**TO DO:**
An exact repetition of every entry, with no images, is the required answer.

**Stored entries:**
═══

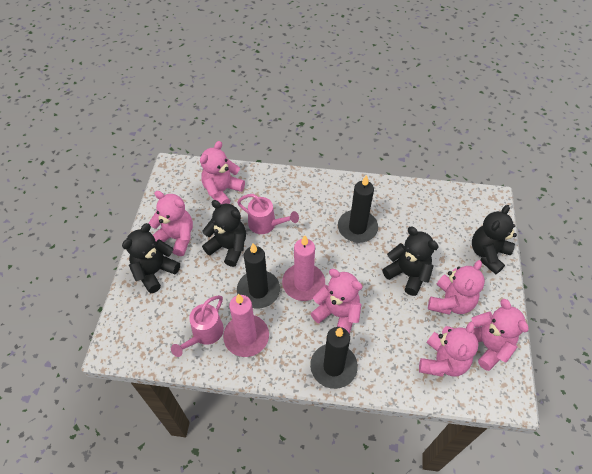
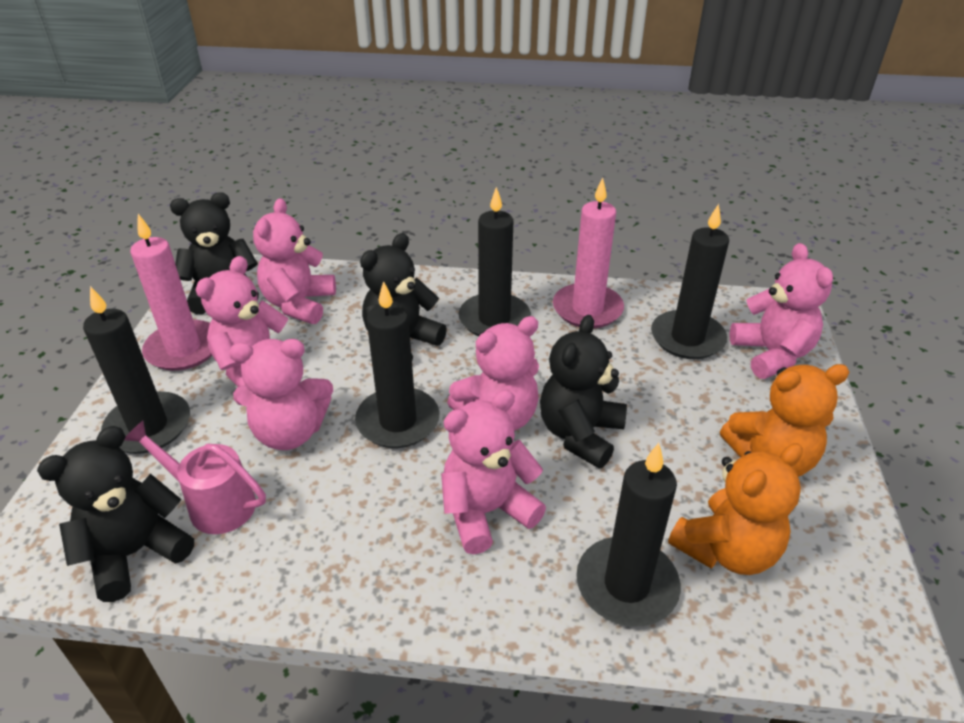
black candle: 3 -> 5
orange teddy bear: 0 -> 2
pink watering can: 2 -> 1

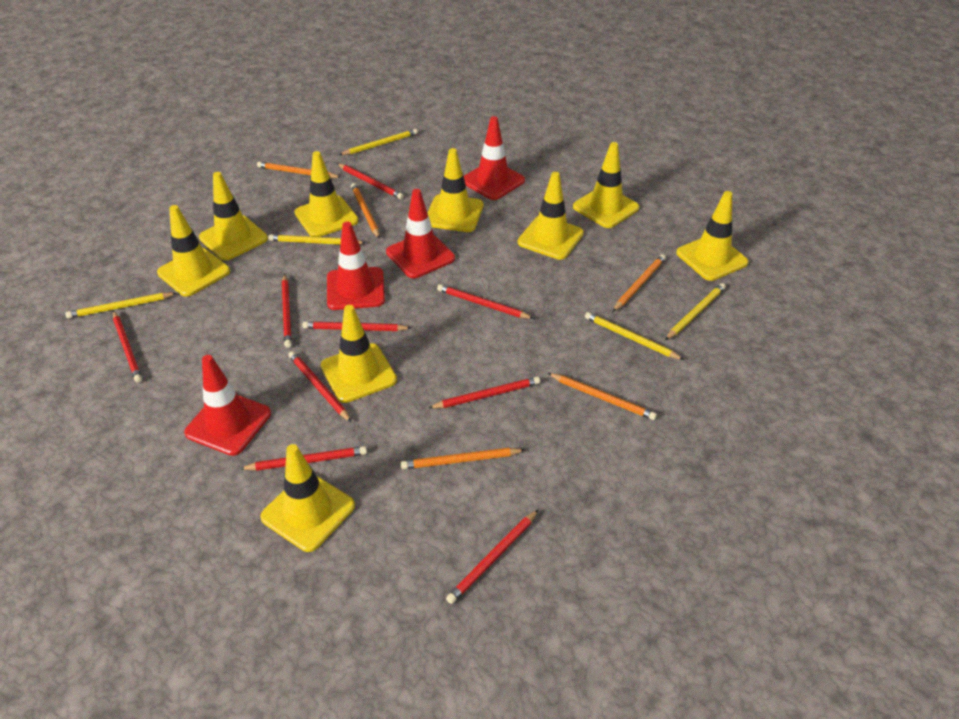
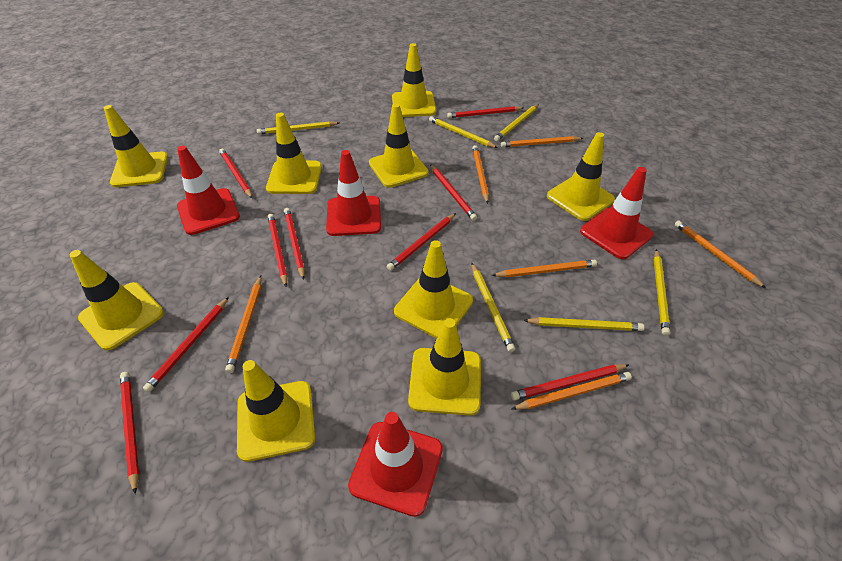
orange pencil: 5 -> 6
yellow pencil: 5 -> 6

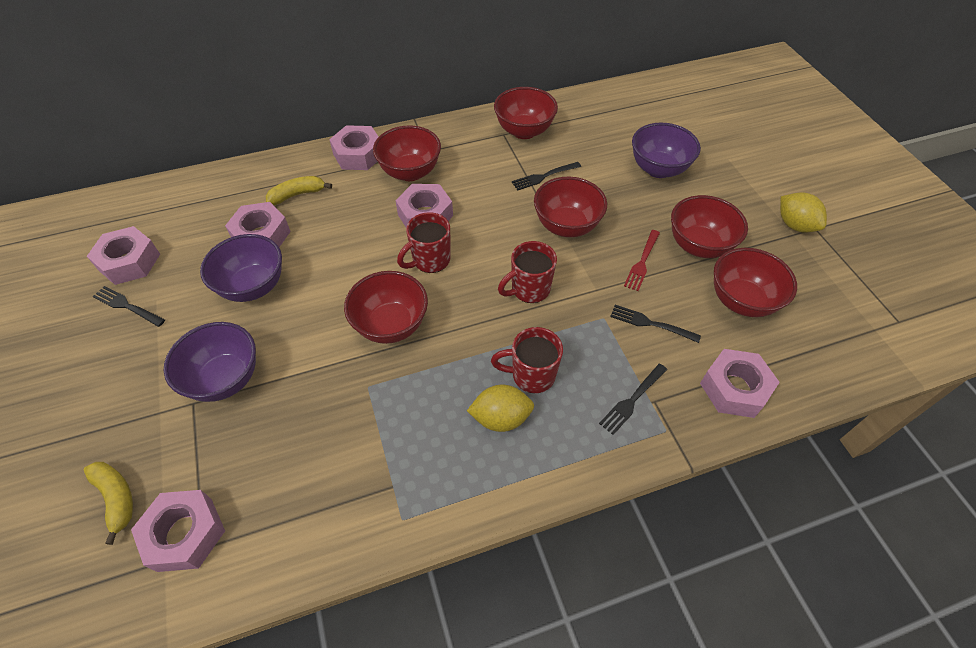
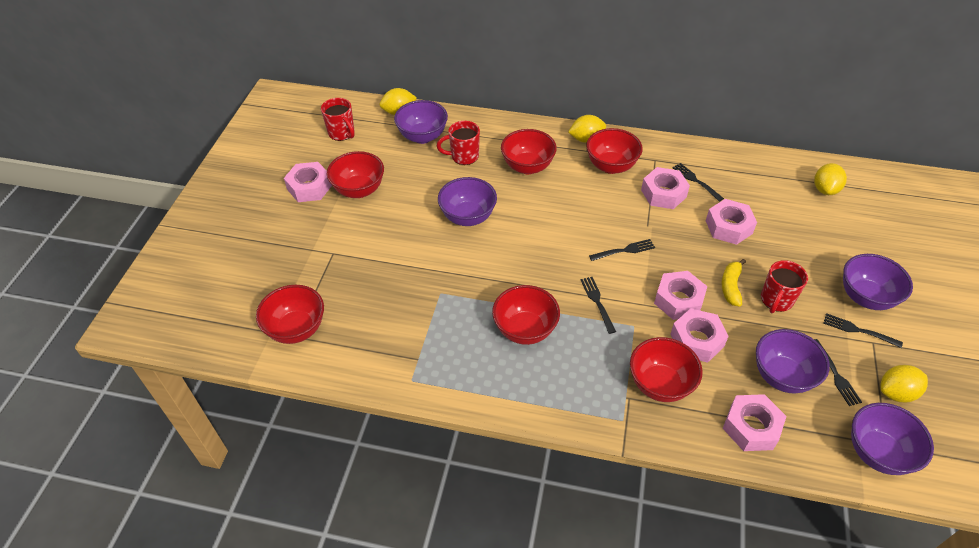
black fork: 4 -> 5
purple bowl: 3 -> 5
red fork: 1 -> 0
yellow banana: 2 -> 1
yellow lemon: 2 -> 4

═══

**PROBLEM SOLUTION:**
black candle: 3 -> 5
orange teddy bear: 0 -> 2
pink watering can: 2 -> 1

orange pencil: 5 -> 6
yellow pencil: 5 -> 6

black fork: 4 -> 5
purple bowl: 3 -> 5
red fork: 1 -> 0
yellow banana: 2 -> 1
yellow lemon: 2 -> 4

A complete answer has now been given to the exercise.